**WHAT TO DO:**
The result should be an exact copy of the entries that follow, with no pictures included.

**INFORMATION SHOWN:**
BEGIN

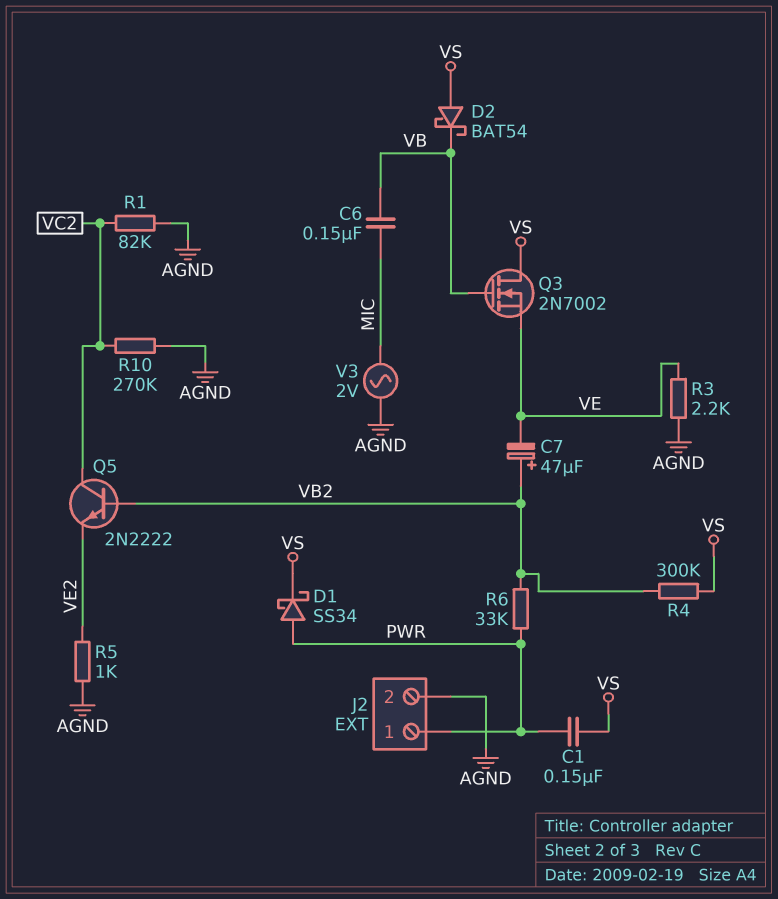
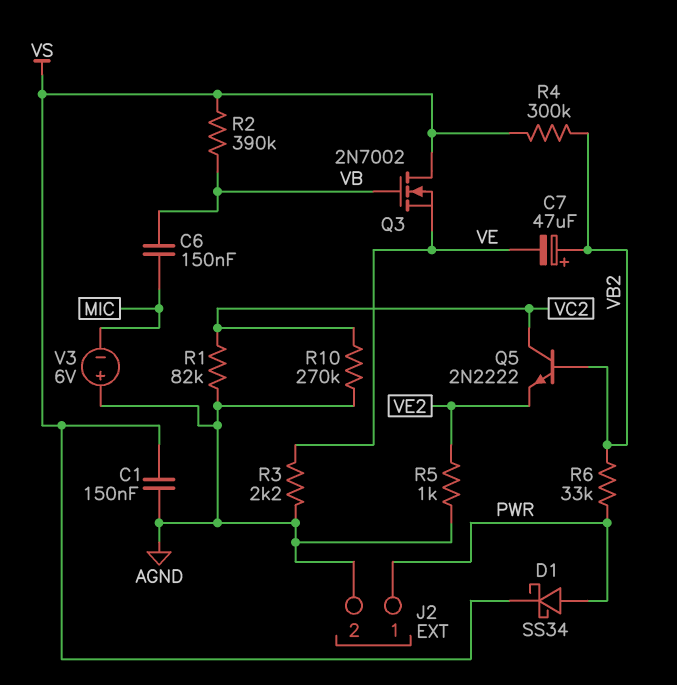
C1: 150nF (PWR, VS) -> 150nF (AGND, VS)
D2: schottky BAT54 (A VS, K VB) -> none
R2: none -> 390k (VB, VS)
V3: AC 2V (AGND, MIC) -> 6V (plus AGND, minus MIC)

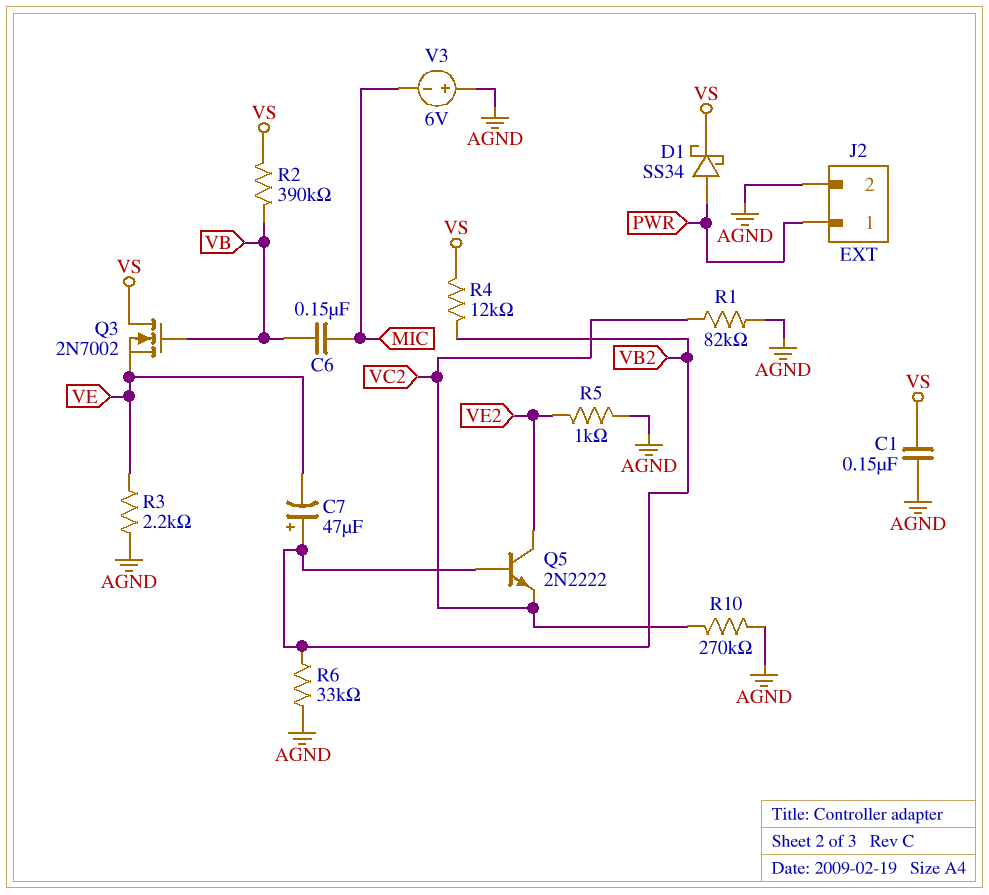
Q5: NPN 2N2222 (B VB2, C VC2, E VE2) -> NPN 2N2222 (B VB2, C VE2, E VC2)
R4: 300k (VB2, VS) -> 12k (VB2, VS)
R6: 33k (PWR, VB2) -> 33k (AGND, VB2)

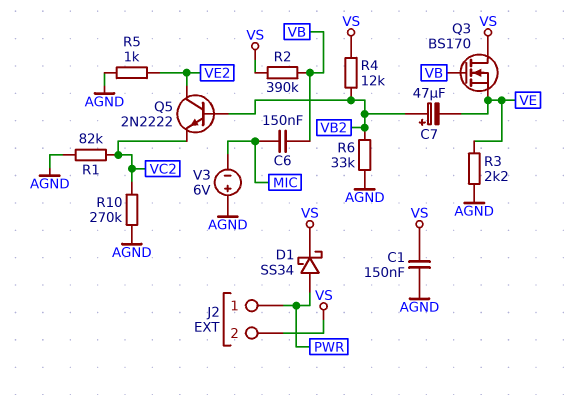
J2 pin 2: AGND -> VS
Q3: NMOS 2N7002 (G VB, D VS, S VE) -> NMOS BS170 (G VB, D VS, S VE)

END

**WRITTEN ANSWER:**
C1: 150nF (PWR, VS) -> 150nF (AGND, VS)
D2: schottky BAT54 (A VS, K VB) -> none
R2: none -> 390k (VB, VS)
V3: AC 2V (AGND, MIC) -> 6V (plus AGND, minus MIC)

Q5: NPN 2N2222 (B VB2, C VC2, E VE2) -> NPN 2N2222 (B VB2, C VE2, E VC2)
R4: 300k (VB2, VS) -> 12k (VB2, VS)
R6: 33k (PWR, VB2) -> 33k (AGND, VB2)

J2 pin 2: AGND -> VS
Q3: NMOS 2N7002 (G VB, D VS, S VE) -> NMOS BS170 (G VB, D VS, S VE)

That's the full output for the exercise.